### Work instructions
What lines in the material hold the string "degrees"? Copy out each of them.

### Exercise inputs
# # #

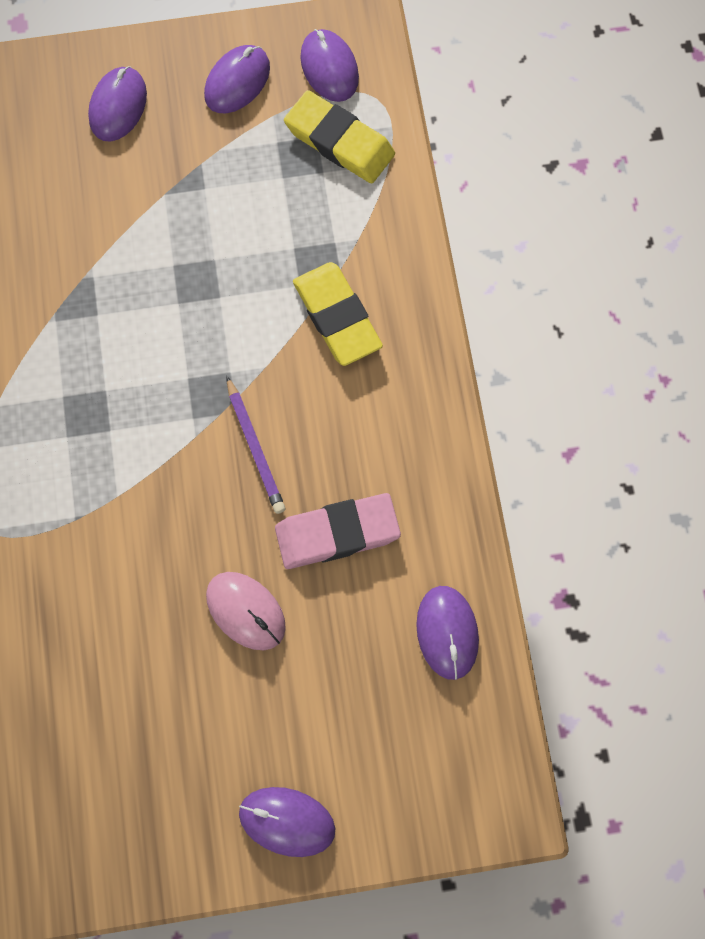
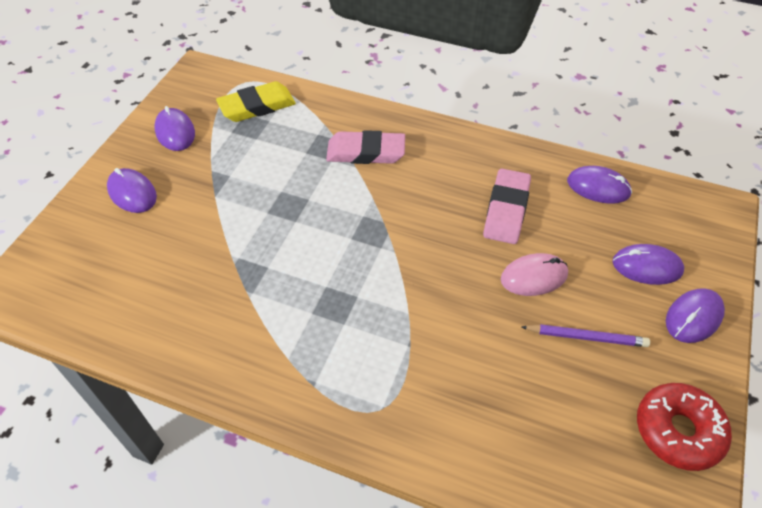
camera: 60 degrees left, 20 degrees down
purple pencil [226,376,286,514] -> purple pencil moved to [522,324,650,347]
yellow eraser [293,262,383,366] -> pink eraser [326,130,405,164]
purple mouse [300,29,359,102] -> purple mouse moved to [612,244,684,285]
none -> red donut [637,383,732,471]

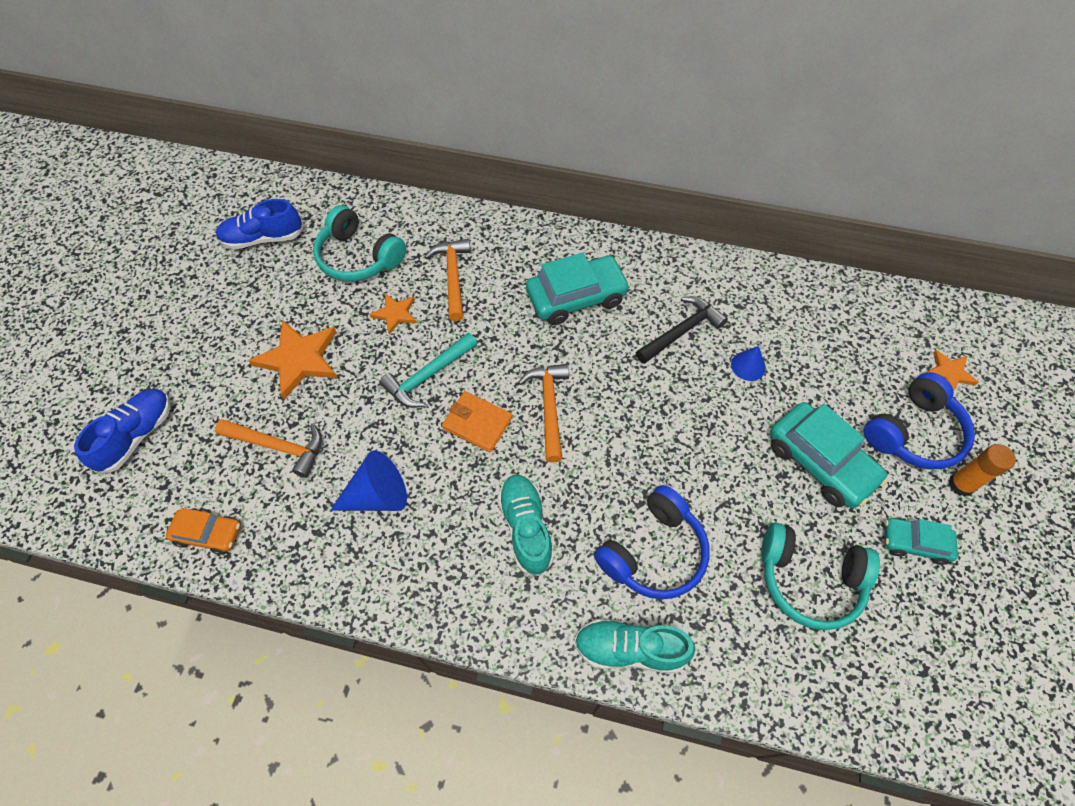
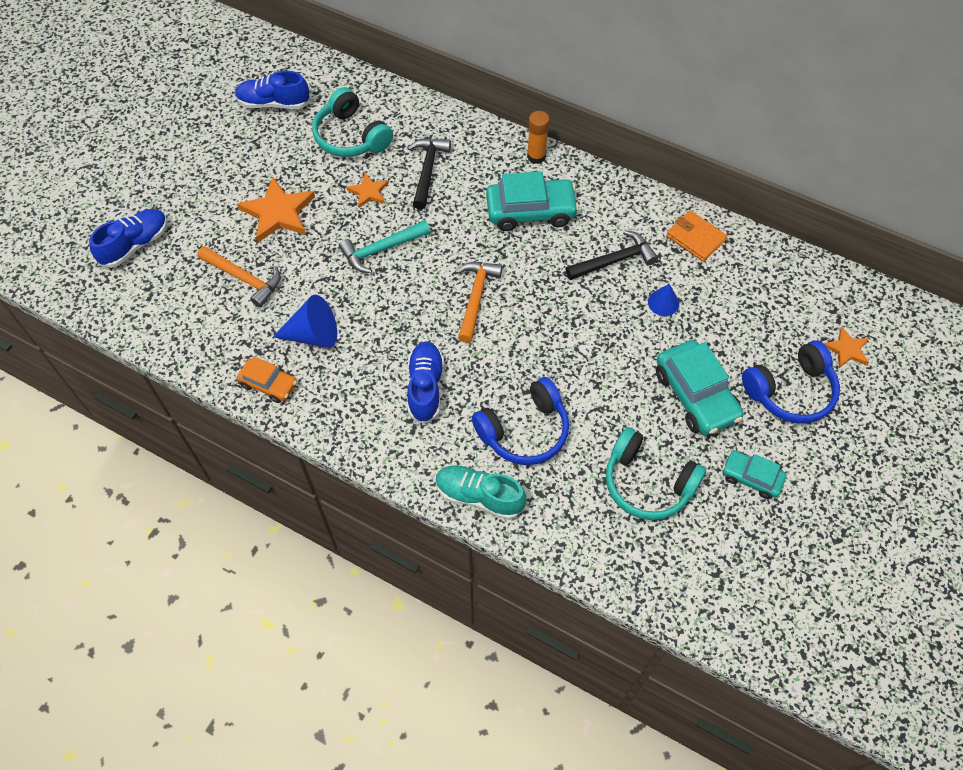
camera: 15 degrees right, 0 degrees up
orange car [166,508,241,555] -> orange car moved to [237,357,297,403]
orange hammer [425,239,471,321] -> black hammer [407,138,451,210]
orange wallet [442,391,513,452] -> orange wallet moved to [666,210,727,262]
turquoise shoe [498,475,554,576] -> blue shoe [407,341,444,424]
orange glue stick [948,444,1016,497] -> orange glue stick moved to [527,111,549,164]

# # #

### The completed task
camera: 60 degrees left, 20 degrees down
camera: 15 degrees right, 0 degrees up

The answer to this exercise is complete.